Return all lines in the material below that contain "pawn".

## Exercise material
++++++++++++++++++++

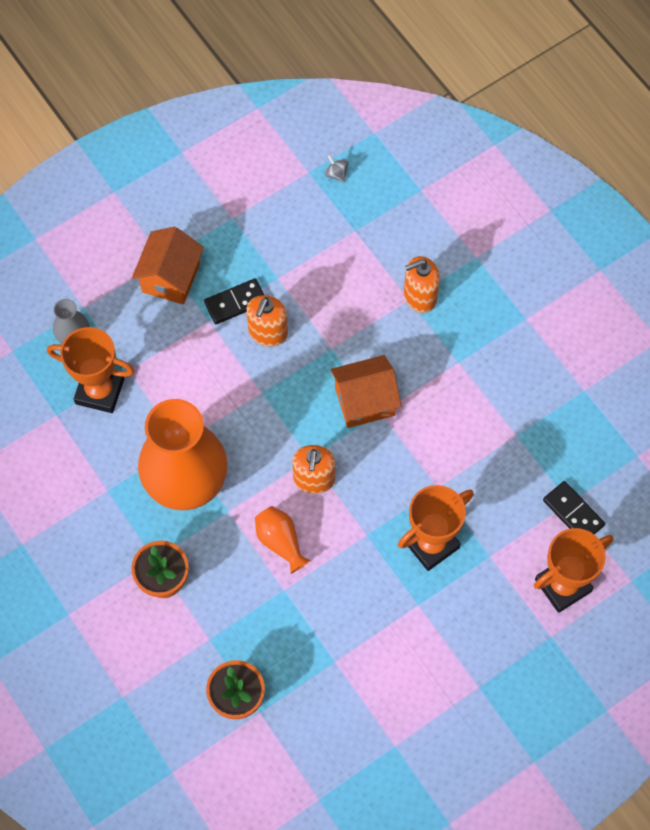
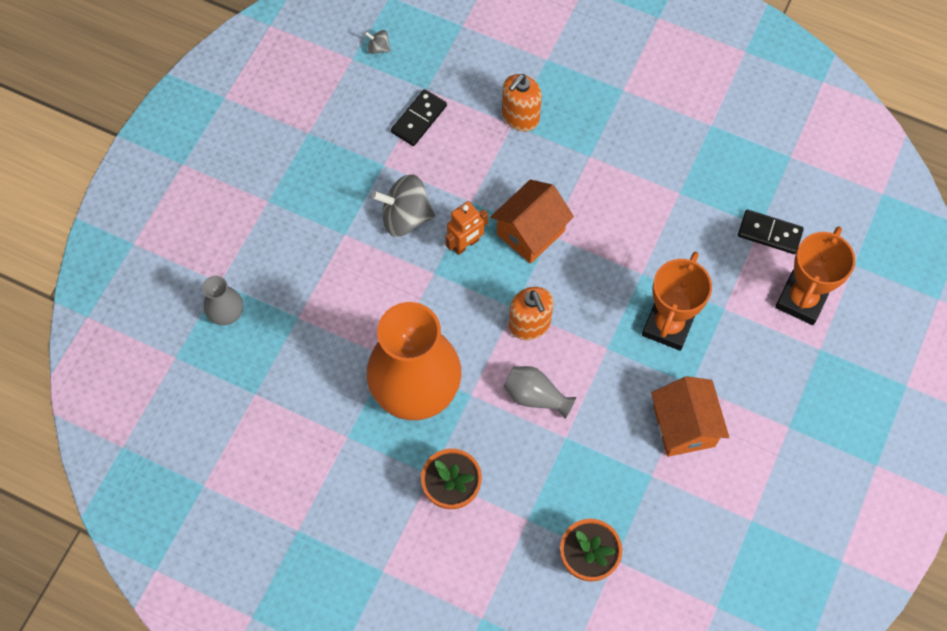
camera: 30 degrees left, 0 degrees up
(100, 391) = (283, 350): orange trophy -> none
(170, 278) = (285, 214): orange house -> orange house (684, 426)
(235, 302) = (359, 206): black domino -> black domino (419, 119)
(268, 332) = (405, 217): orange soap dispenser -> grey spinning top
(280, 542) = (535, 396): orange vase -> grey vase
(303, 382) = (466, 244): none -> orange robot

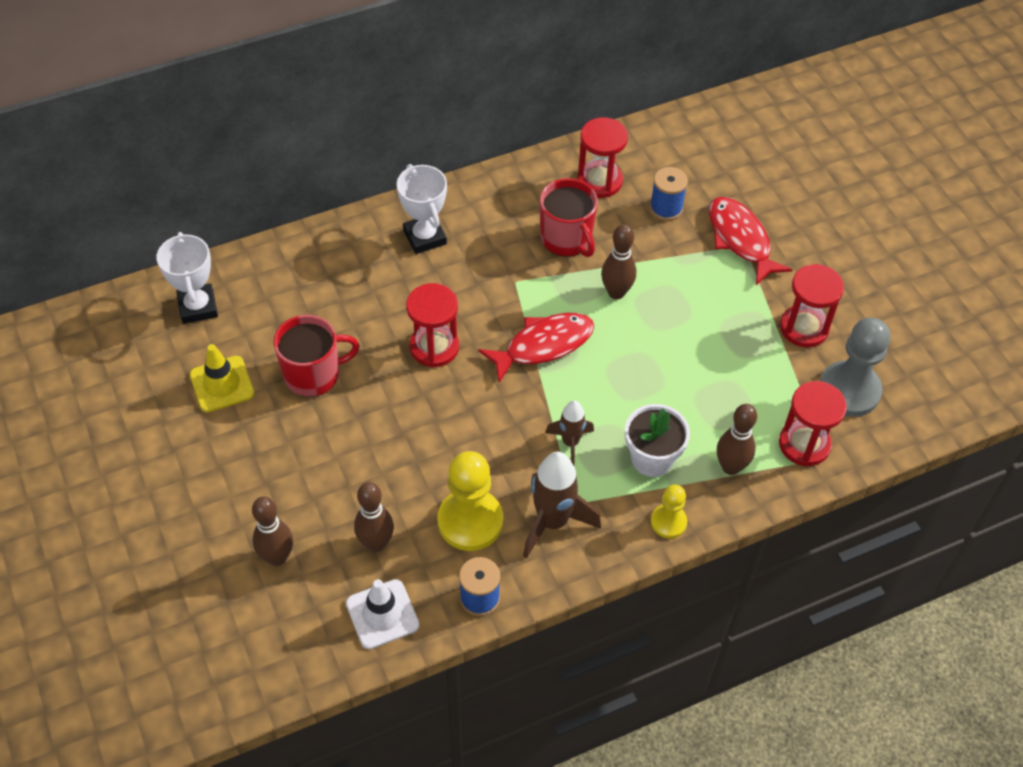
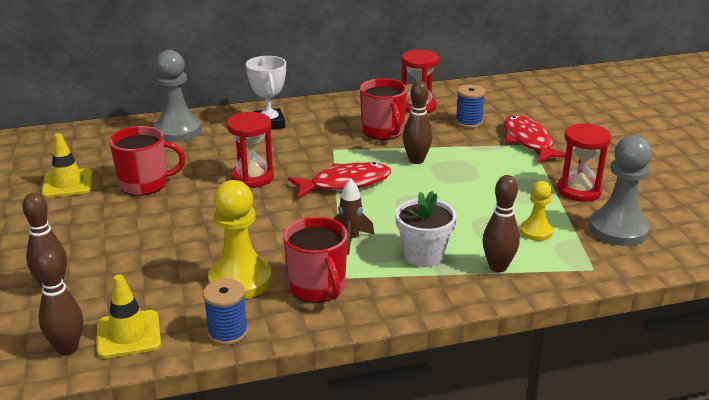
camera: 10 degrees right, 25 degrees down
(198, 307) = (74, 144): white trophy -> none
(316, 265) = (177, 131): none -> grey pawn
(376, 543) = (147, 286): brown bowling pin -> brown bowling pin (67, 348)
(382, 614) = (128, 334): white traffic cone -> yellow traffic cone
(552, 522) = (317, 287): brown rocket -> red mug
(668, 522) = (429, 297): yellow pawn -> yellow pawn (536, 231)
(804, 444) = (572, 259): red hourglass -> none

++++++++++++++++++++

## Answer to this problem
(316, 265) = (177, 131): none -> grey pawn
(668, 522) = (429, 297): yellow pawn -> yellow pawn (536, 231)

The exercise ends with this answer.